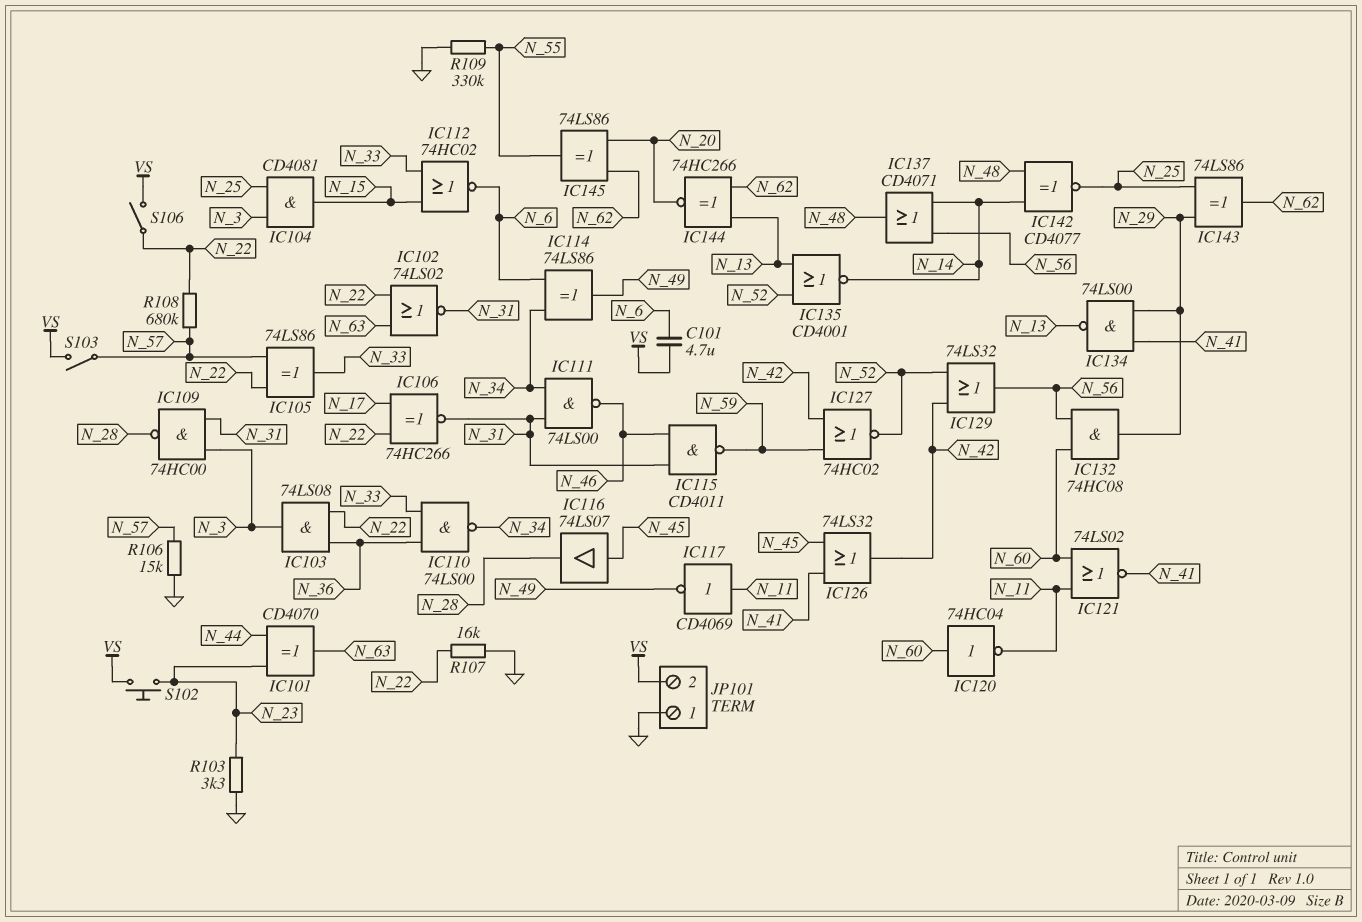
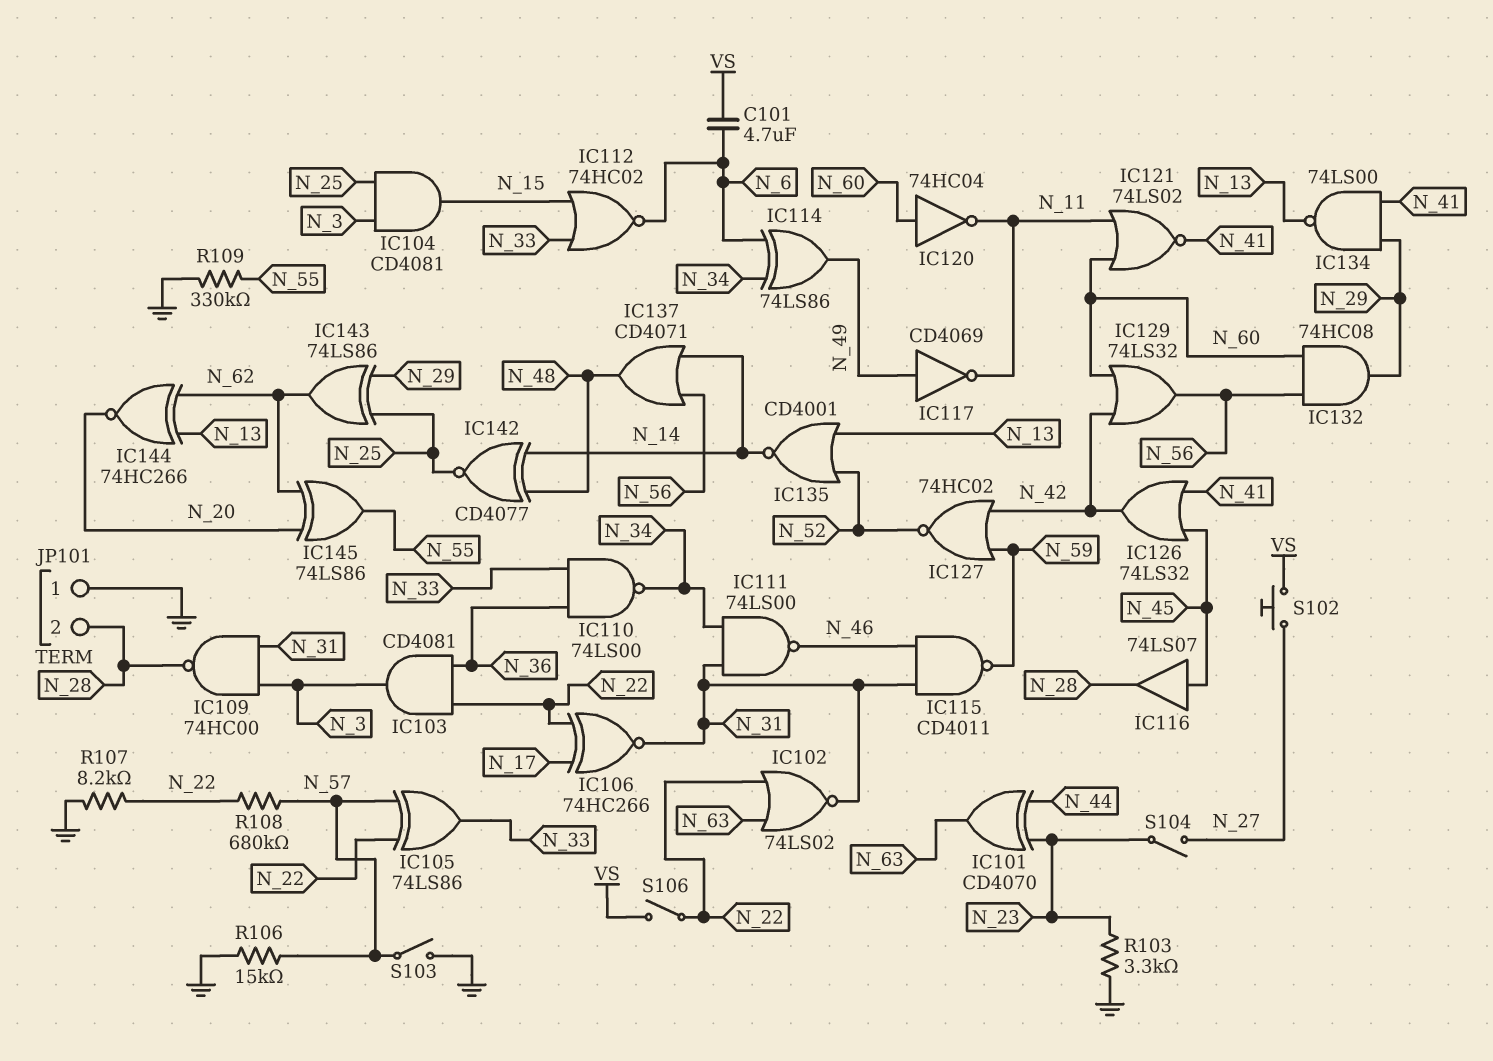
IC103: AND 74LS08 (in N_22, in N_36, out N_3) -> AND CD4081 (in N_22, in N_36, out N_3)
IC117: NOT CD4069 (in N_11, out N_49) -> NOT CD4069 (in N_49, out N_11)
IC129: OR 74LS32 (in N_42, in N_52, out N_56) -> OR 74LS32 (in N_42, in N_60, out N_56)
JP101 pin 2: VS -> N_28
R107: 16k (GND, N_22) -> 8.2k (GND, N_22)
S102: button (N_23, VS) -> button (N_27, VS)
S103: switch (N_57, VS) -> switch (GND, N_57)
S104: none -> switch (N_23, N_27)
======
Where does the string "switch" appear in the records above? Return every line that holds it.

S103: switch (N_57, VS) -> switch (GND, N_57)
S104: none -> switch (N_23, N_27)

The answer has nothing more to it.